● **Description of the task**
Any picture in the data below gets skipped; print all the rest exactly.

● **Raw data**
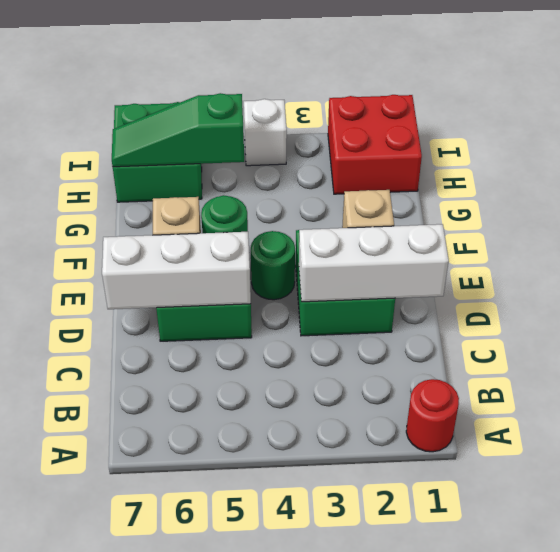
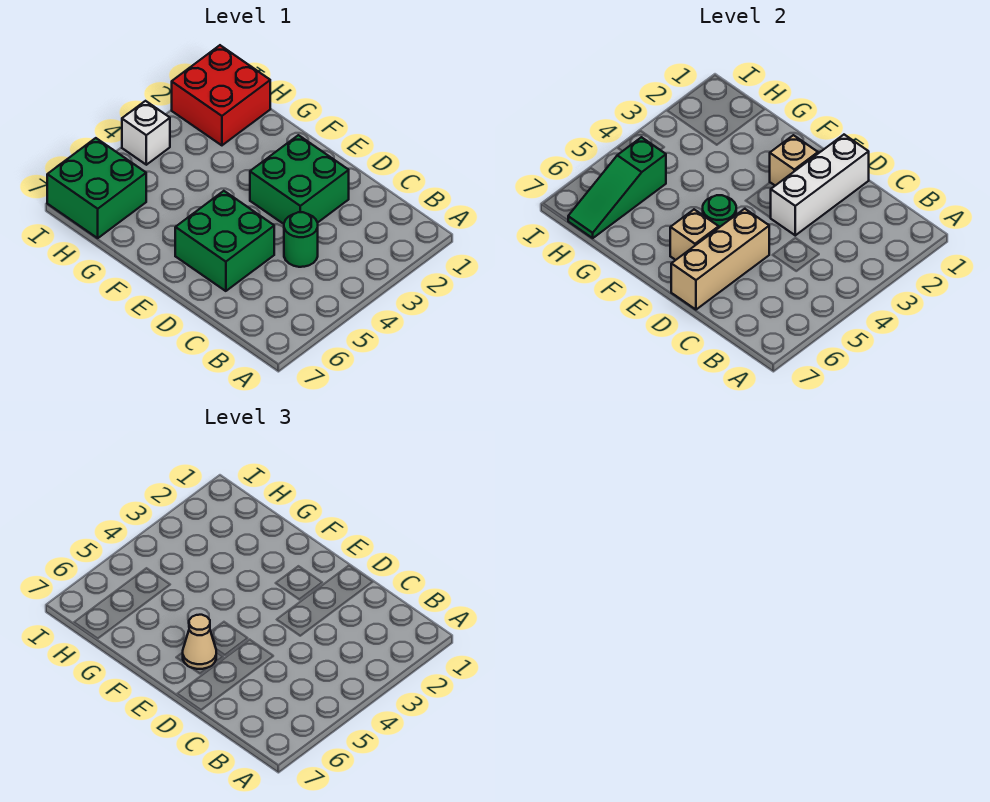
red round brick A1 level 1 -> none
white brick D5:D7 level 2 -> tan brick D5:D7 level 2
green round brick E4 level 1 -> green round brick C4 level 1
none -> tan cone E6 level 3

● **Output of the task**
red round brick A1 level 1 -> none
white brick D5:D7 level 2 -> tan brick D5:D7 level 2
green round brick E4 level 1 -> green round brick C4 level 1
none -> tan cone E6 level 3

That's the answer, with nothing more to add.